Spatial object tracking data:
▼

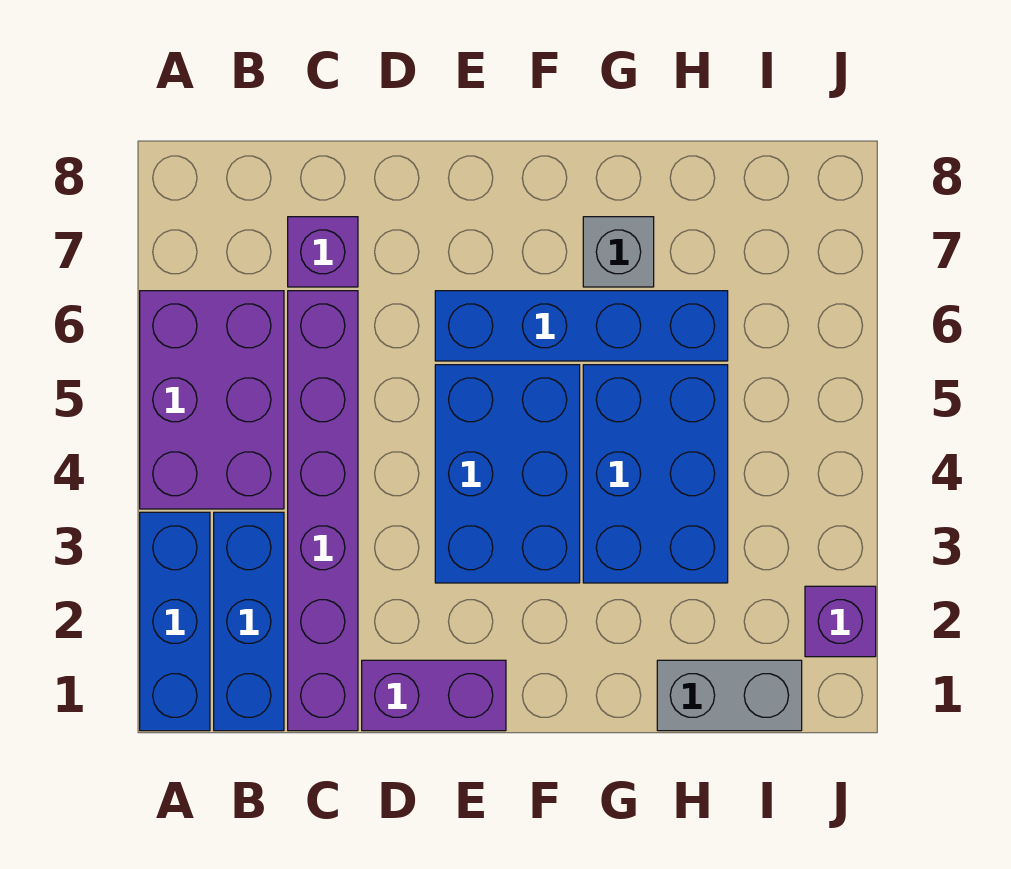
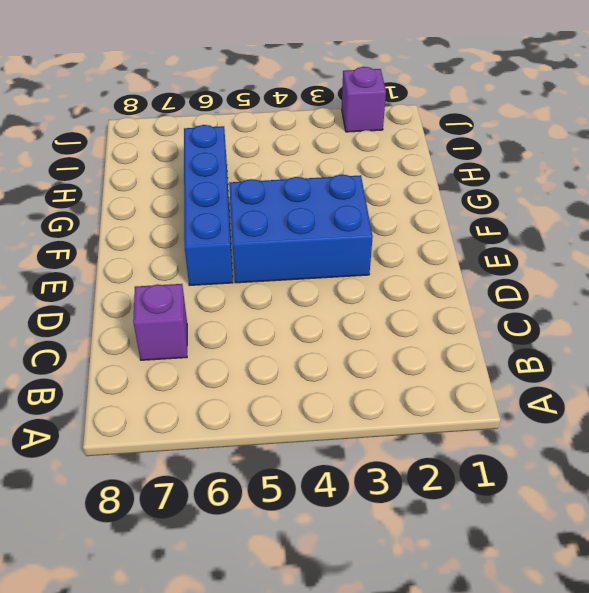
none -> blue brick A1:A3 level 1
none -> purple brick A4:B6 level 1
none -> blue brick B1:B3 level 1

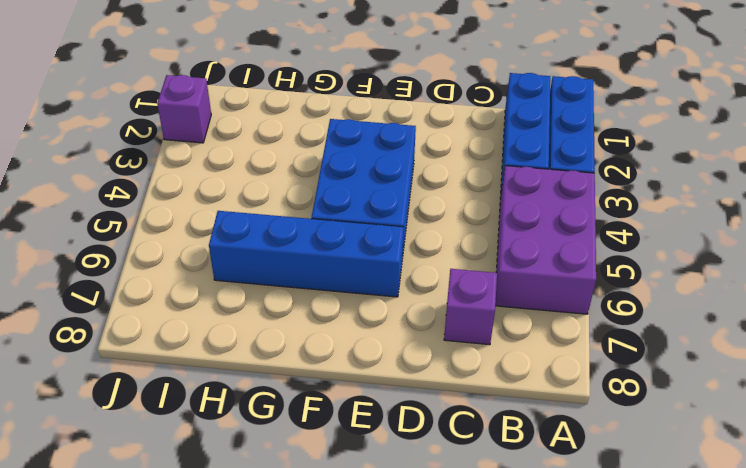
none -> purple brick C1:C6 level 1
none -> purple brick D1:E1 level 1
none -> blue brick G3:H5 level 1

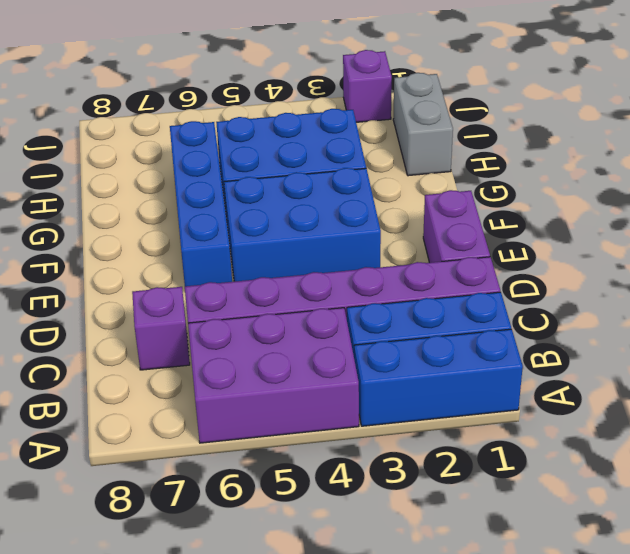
none -> grey brick G7 level 1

▲

» TO DO
Retype every entry exactly as written, but omit the pictures.

» ANSWER BELOW
none -> blue brick A1:A3 level 1
none -> purple brick A4:B6 level 1
none -> blue brick B1:B3 level 1

none -> purple brick C1:C6 level 1
none -> purple brick D1:E1 level 1
none -> blue brick G3:H5 level 1

none -> grey brick G7 level 1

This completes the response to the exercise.